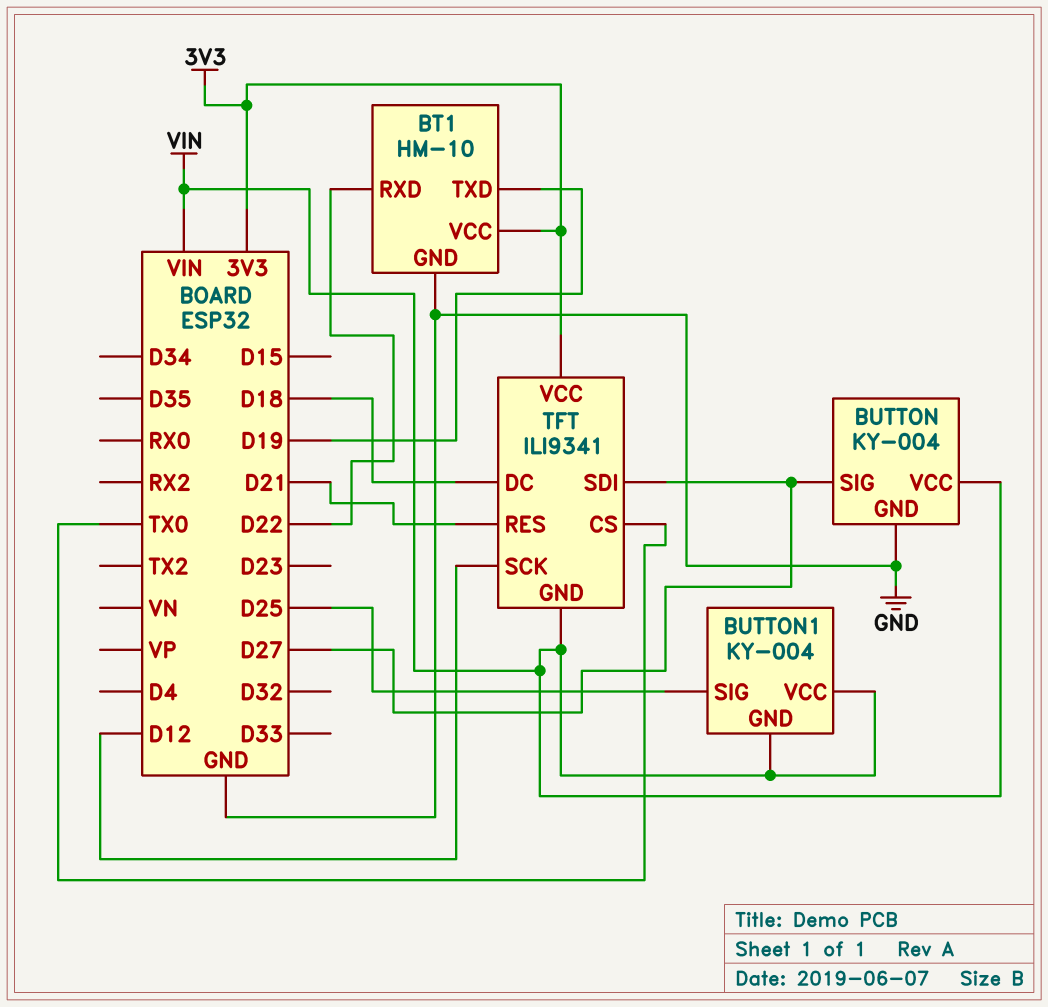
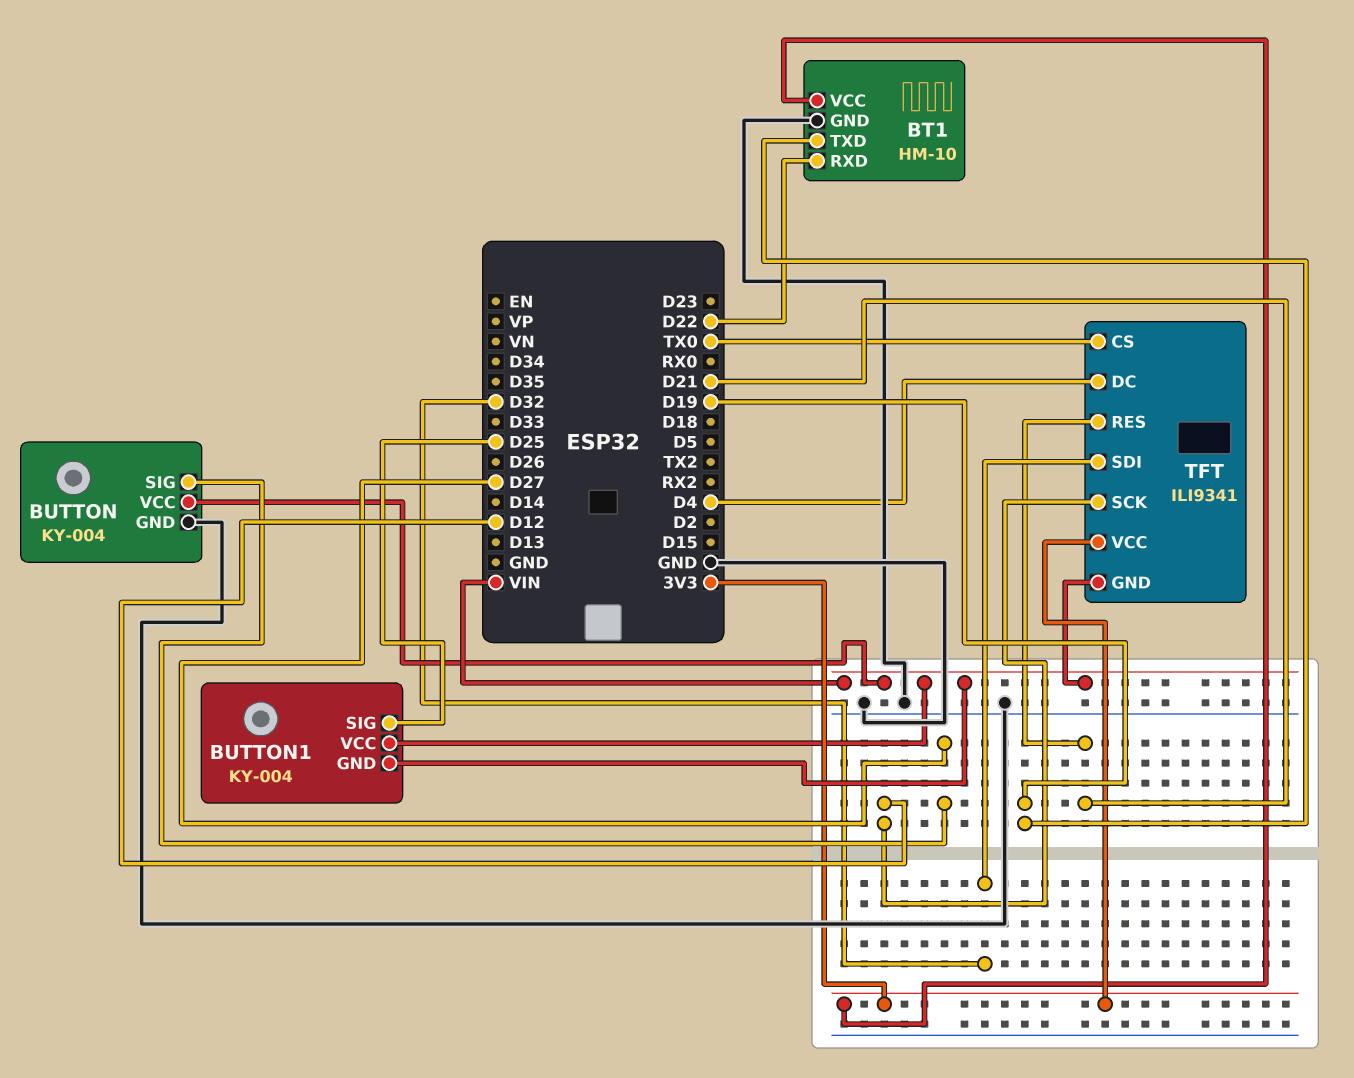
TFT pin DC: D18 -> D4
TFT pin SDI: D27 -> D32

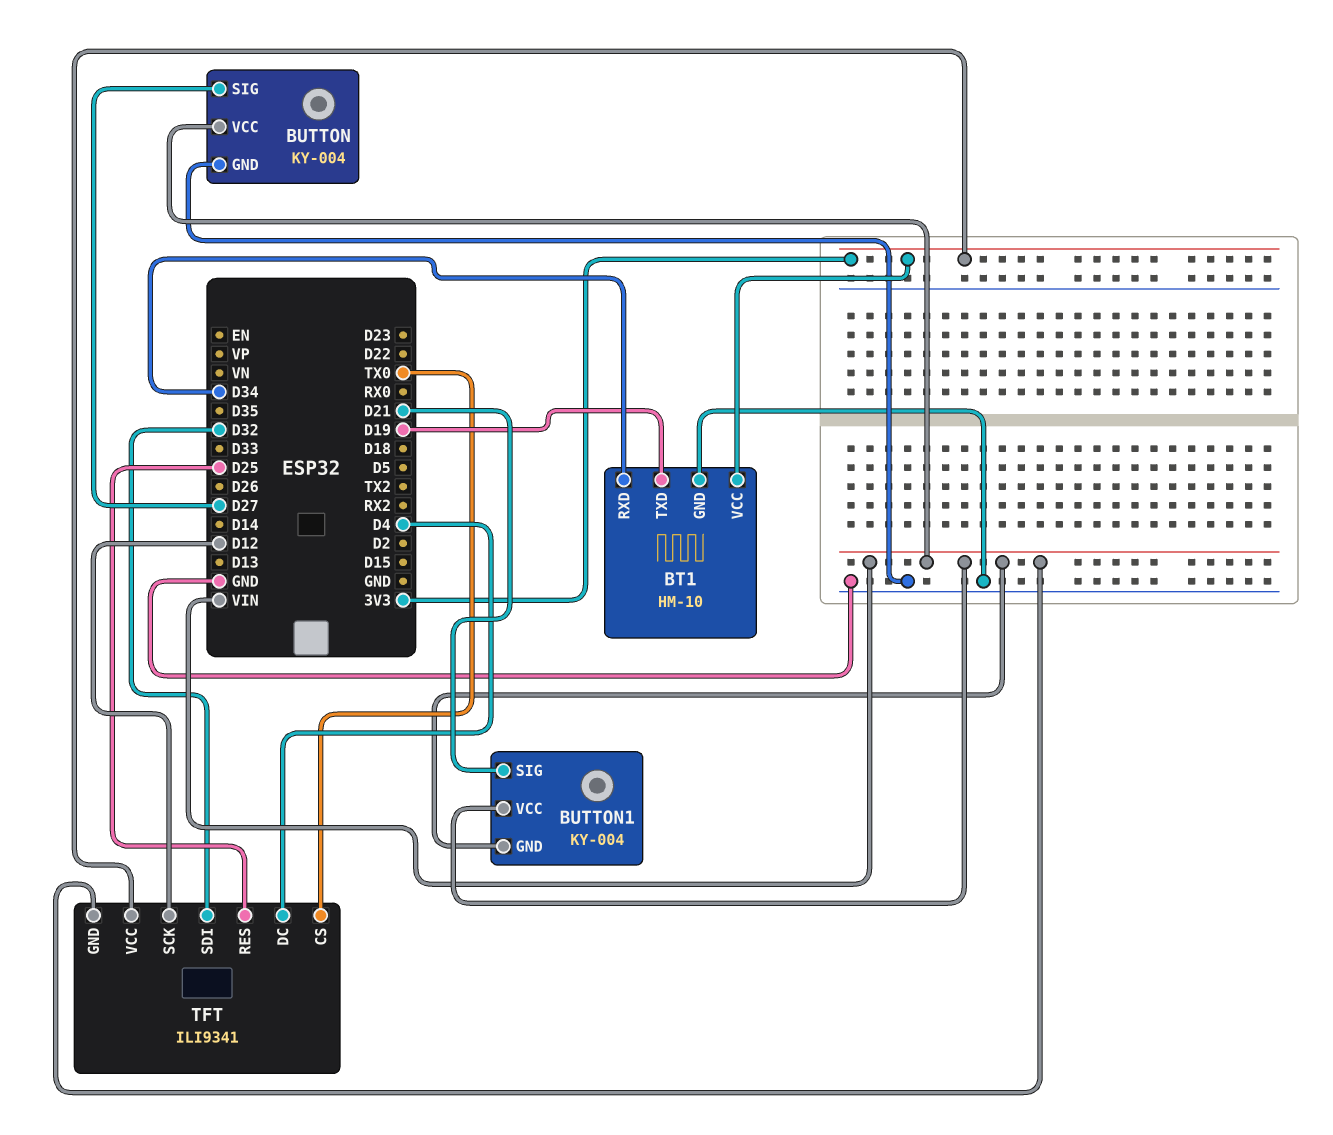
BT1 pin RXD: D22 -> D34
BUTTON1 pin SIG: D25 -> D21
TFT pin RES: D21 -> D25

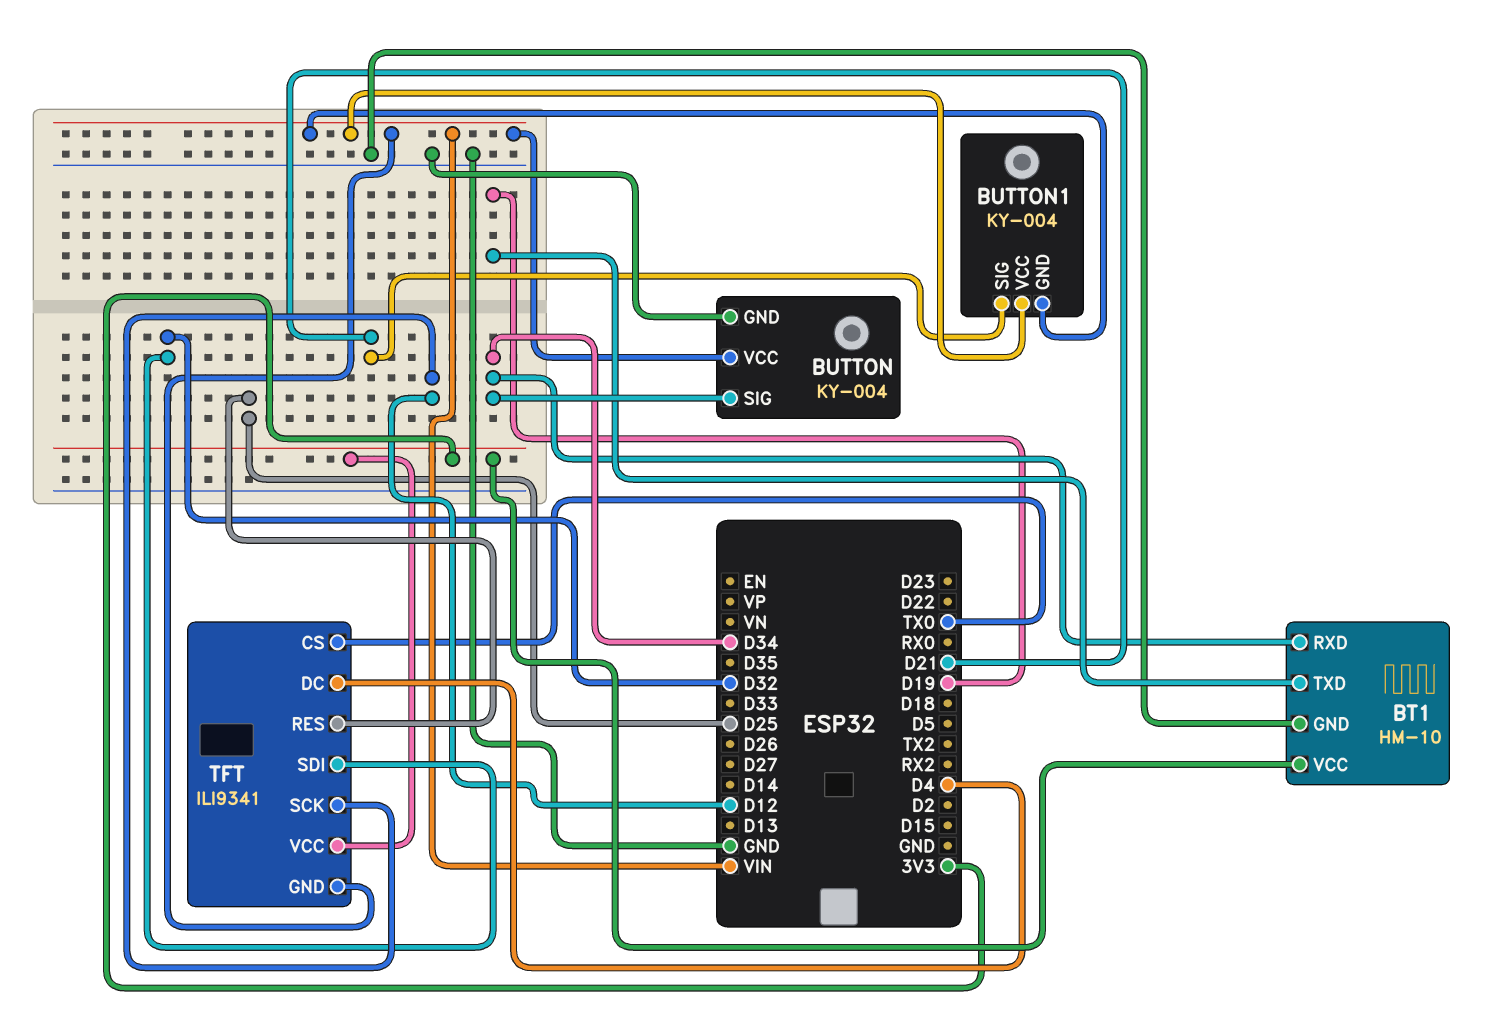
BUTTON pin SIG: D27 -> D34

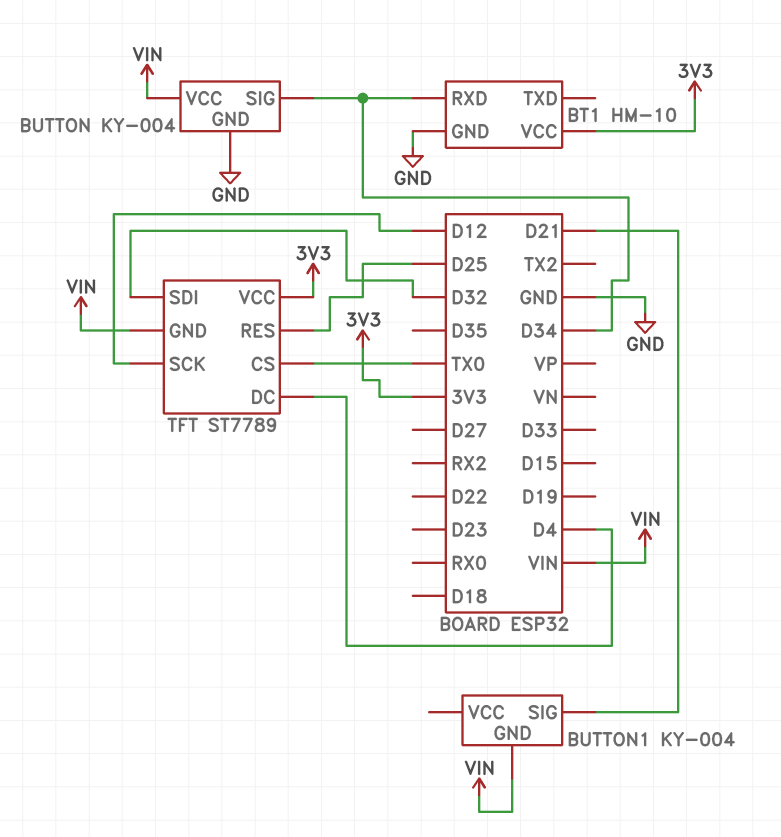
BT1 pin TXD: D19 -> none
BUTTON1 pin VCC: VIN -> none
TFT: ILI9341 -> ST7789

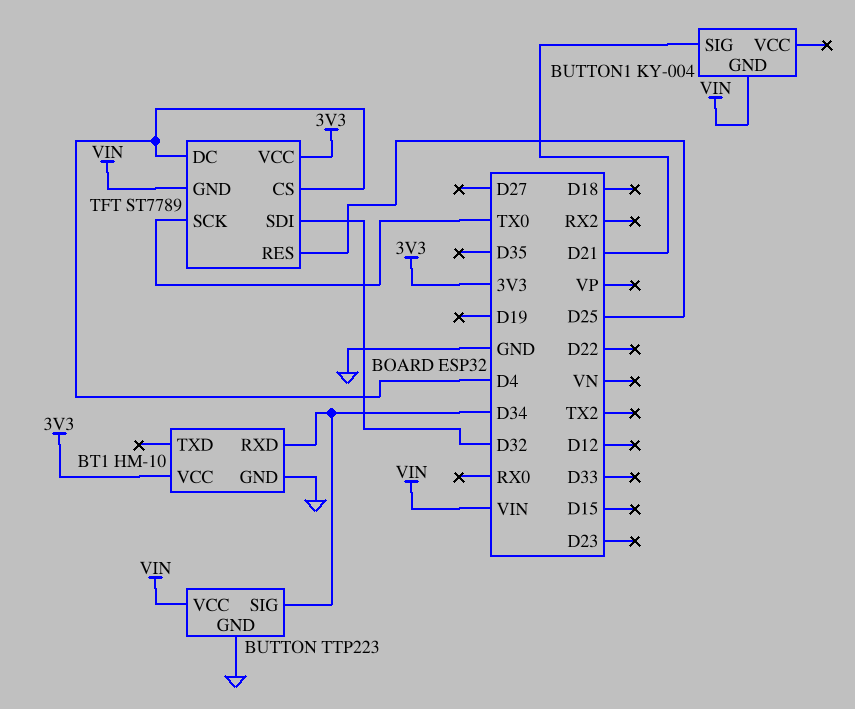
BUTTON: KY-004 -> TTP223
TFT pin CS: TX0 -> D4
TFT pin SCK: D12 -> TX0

- - -

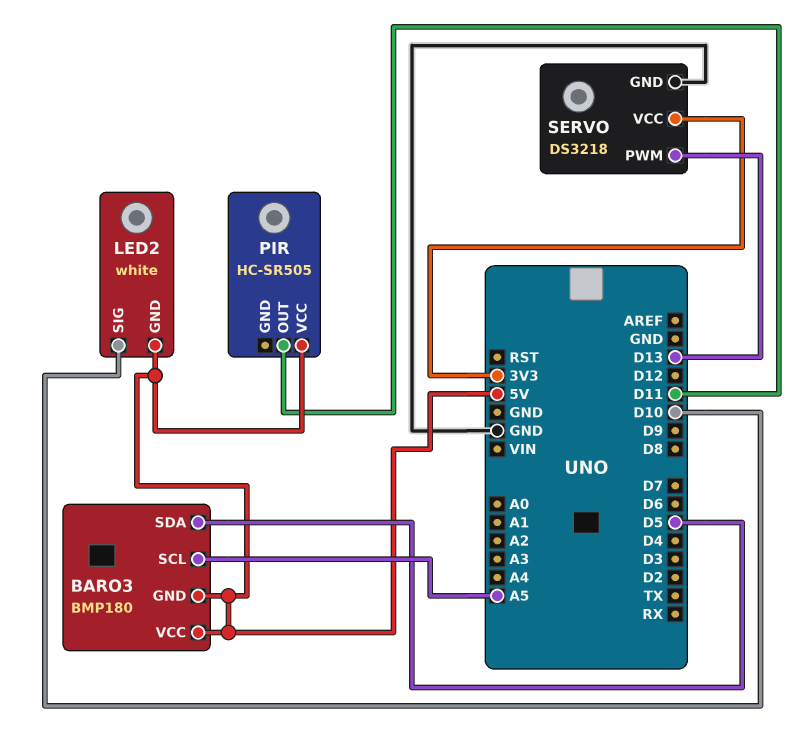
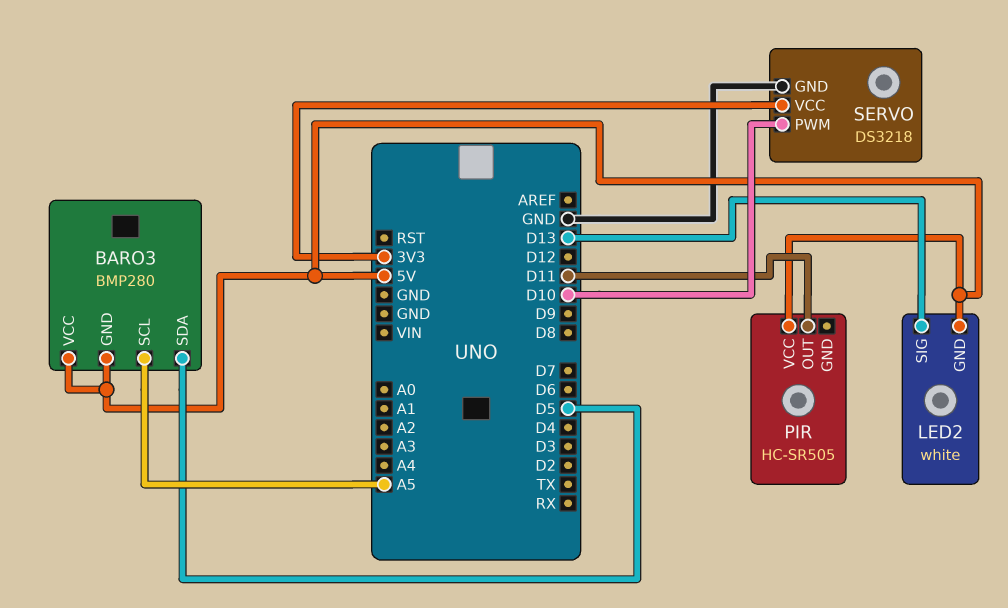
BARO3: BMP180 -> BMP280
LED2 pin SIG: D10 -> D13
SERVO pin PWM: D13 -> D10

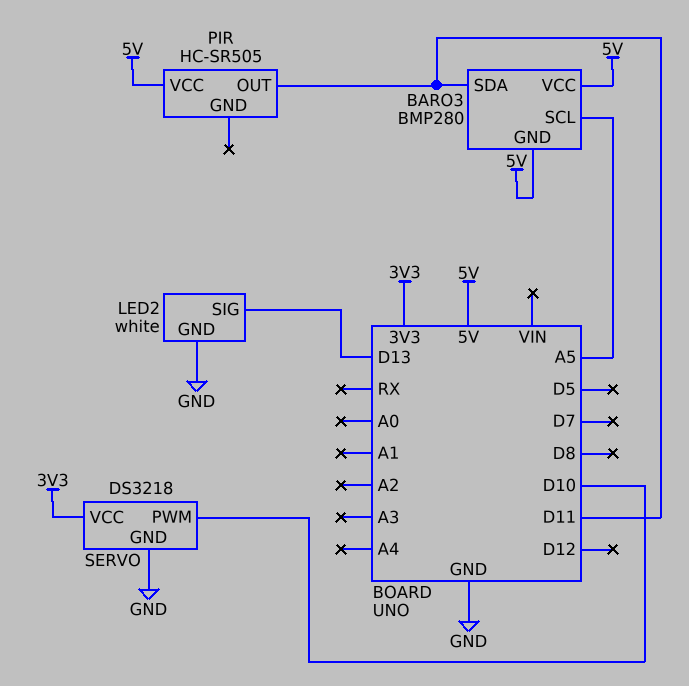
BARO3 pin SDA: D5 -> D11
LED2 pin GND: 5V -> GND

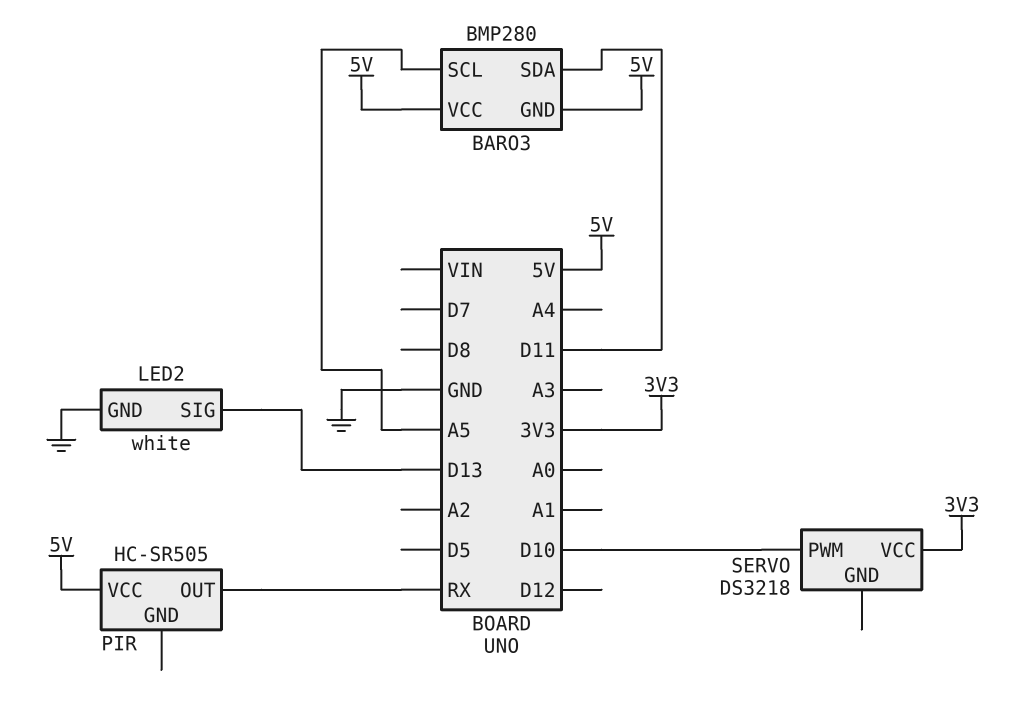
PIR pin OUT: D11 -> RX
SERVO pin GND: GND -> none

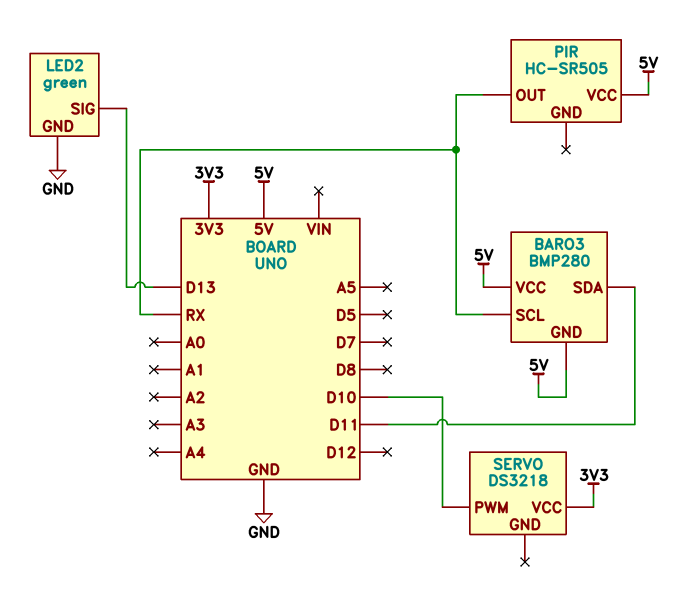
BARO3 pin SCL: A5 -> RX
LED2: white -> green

- - -

*Work instructions*:
Starting with the line that has "TFT pin DC: D18 -> D4" and going on through the line that has "BUTTON: KY-004 -> TTP223", transcribe the records above exactly, but skip the pictures.

*Solution to the exercise*:
TFT pin DC: D18 -> D4
TFT pin SDI: D27 -> D32

BT1 pin RXD: D22 -> D34
BUTTON1 pin SIG: D25 -> D21
TFT pin RES: D21 -> D25

BUTTON pin SIG: D27 -> D34

BT1 pin TXD: D19 -> none
BUTTON1 pin VCC: VIN -> none
TFT: ILI9341 -> ST7789

BUTTON: KY-004 -> TTP223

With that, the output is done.